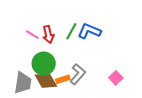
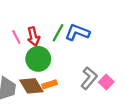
pink line: (32, 35) -> (16, 37), turned 32
green circle: (44, 64) -> (38, 59), moved
gray L-shape: (78, 74) -> (89, 78), moved

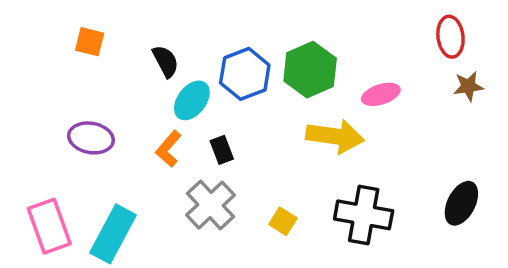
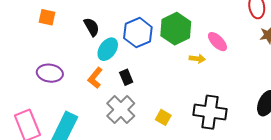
pink ellipse: (381, 94) -> (217, 42), turned 65
yellow arrow: (335, 136) -> (197, 59), moved, size x0.5

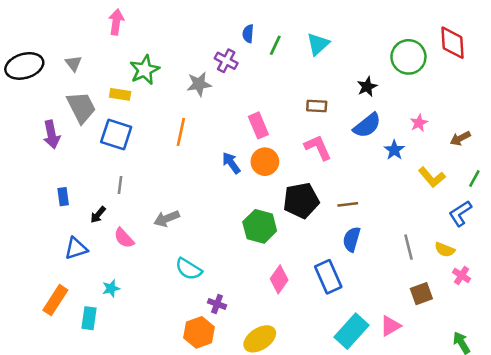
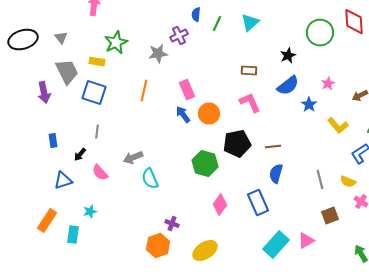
purple cross: (226, 61) -> (179, 36), turned 36
pink rectangle: (258, 125) -> (187, 90), moved
cyan semicircle: (189, 269) -> (150, 179), moved, turned 35

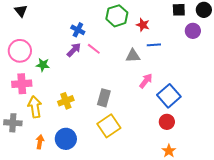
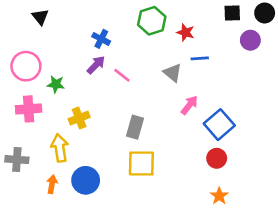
black triangle: (21, 11) -> (40, 17), moved
pink line: (94, 49) -> (122, 75), moved
gray triangle: (133, 56) -> (173, 73), turned 42
yellow cross: (66, 101) -> (79, 118), moved
yellow arrow: (35, 107) -> (60, 148), moved
yellow square: (109, 126) -> (141, 163), turned 35

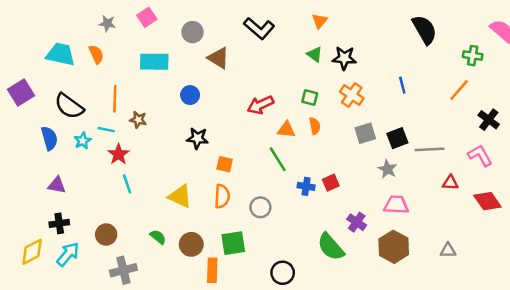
☆ ☆ ☆
[Task instructions]
Output the material verbatim, skipping the images.

[Task response]
pink line: (32, 35) -> (16, 37), turned 32
green circle: (44, 64) -> (38, 59), moved
gray L-shape: (78, 74) -> (89, 78), moved

pink ellipse: (381, 94) -> (217, 42), turned 65
yellow arrow: (335, 136) -> (197, 59), moved, size x0.5

purple cross: (226, 61) -> (179, 36), turned 36
pink rectangle: (258, 125) -> (187, 90), moved
cyan semicircle: (189, 269) -> (150, 179), moved, turned 35

black triangle: (21, 11) -> (40, 17), moved
pink line: (94, 49) -> (122, 75), moved
gray triangle: (133, 56) -> (173, 73), turned 42
yellow cross: (66, 101) -> (79, 118), moved
yellow arrow: (35, 107) -> (60, 148), moved
yellow square: (109, 126) -> (141, 163), turned 35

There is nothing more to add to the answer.